PROMPT
Could you reproduce, exactly as written, every line from the one containing "(359, 117) = (339, 129): pink" through the last line of the records, and nothing else?

PROVIDED RECORDS
* * *
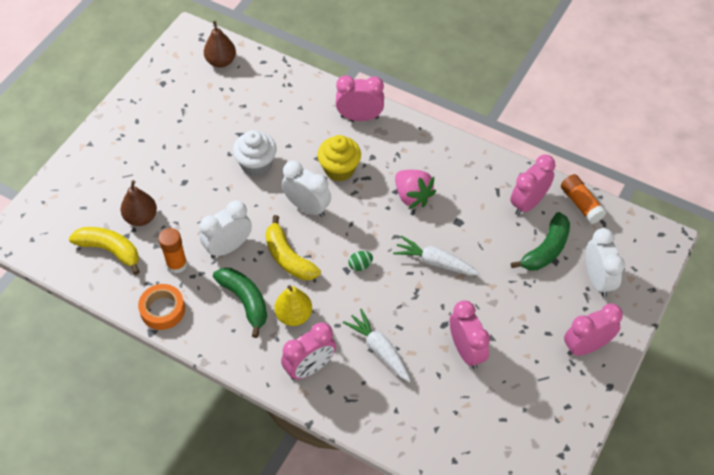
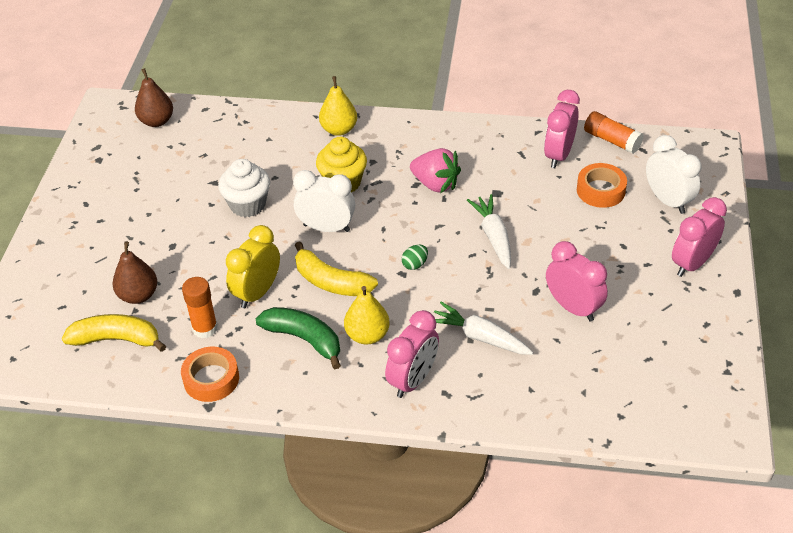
camera: 20 degrees left, 10 degrees down
(229, 247) = (257, 292): white clock -> yellow clock
(359, 117) = (339, 129): pink clock -> yellow pear
(435, 262) = (493, 236): white carrot -> white carrot turned 75 degrees clockwise
(546, 250) = (600, 190): green banana -> orange tape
* * *
REPLY TO THE TASK
(359, 117) = (339, 129): pink clock -> yellow pear
(435, 262) = (493, 236): white carrot -> white carrot turned 75 degrees clockwise
(546, 250) = (600, 190): green banana -> orange tape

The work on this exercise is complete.